Segment Start: RECORDS FOR THIS TASK

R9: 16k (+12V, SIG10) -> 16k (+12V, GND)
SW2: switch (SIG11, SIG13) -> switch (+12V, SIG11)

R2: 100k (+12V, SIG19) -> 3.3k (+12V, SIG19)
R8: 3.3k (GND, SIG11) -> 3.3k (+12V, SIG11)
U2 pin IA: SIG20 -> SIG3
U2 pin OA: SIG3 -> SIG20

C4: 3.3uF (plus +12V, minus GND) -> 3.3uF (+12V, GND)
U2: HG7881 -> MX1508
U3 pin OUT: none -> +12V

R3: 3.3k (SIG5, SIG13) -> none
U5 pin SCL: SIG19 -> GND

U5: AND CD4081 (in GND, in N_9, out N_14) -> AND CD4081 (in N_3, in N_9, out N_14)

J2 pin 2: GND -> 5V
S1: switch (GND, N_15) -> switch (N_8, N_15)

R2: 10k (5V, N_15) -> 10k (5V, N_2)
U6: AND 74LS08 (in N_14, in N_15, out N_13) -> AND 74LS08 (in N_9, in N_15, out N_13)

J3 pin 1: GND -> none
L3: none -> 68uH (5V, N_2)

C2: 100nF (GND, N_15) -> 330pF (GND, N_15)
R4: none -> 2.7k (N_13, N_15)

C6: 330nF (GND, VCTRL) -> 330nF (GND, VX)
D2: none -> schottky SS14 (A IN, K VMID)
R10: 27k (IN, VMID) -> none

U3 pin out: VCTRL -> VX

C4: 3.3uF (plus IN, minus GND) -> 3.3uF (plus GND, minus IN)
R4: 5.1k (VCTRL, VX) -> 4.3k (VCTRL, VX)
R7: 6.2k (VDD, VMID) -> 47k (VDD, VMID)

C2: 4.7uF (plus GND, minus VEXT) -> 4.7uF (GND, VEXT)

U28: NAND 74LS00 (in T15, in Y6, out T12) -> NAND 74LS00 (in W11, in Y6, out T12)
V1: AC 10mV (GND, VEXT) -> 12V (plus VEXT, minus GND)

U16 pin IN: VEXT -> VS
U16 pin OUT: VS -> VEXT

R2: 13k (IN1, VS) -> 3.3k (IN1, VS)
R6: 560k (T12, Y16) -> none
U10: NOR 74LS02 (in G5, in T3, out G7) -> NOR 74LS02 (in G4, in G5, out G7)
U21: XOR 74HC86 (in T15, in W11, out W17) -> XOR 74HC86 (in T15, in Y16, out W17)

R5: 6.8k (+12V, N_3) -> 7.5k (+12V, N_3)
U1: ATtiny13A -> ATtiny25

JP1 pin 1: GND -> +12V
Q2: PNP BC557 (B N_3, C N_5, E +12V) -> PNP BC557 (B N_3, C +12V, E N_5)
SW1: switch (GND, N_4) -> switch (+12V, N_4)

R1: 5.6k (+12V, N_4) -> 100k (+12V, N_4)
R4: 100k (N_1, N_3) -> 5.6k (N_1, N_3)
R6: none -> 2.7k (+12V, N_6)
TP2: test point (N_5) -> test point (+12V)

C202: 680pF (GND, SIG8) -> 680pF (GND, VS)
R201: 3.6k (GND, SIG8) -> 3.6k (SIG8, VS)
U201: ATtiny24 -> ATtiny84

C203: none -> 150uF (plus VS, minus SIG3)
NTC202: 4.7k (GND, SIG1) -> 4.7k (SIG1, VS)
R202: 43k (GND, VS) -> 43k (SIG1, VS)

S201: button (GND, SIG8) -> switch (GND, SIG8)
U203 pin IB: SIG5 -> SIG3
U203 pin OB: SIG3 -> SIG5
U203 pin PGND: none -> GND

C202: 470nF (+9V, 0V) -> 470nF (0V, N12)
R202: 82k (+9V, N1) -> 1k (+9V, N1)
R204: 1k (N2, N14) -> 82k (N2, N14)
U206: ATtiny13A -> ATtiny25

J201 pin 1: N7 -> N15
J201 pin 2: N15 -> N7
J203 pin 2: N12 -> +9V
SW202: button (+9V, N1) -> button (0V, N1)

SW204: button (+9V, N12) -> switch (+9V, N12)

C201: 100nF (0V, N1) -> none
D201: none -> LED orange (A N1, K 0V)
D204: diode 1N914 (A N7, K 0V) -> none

Segment End: RECORDS FOR THIS TASK

TASK STATEMENT:
If a line in the records above has the word "VMID", copy it out.

FINISHED EXERCISE:
D2: none -> schottky SS14 (A IN, K VMID)
R10: 27k (IN, VMID) -> none
R7: 6.2k (VDD, VMID) -> 47k (VDD, VMID)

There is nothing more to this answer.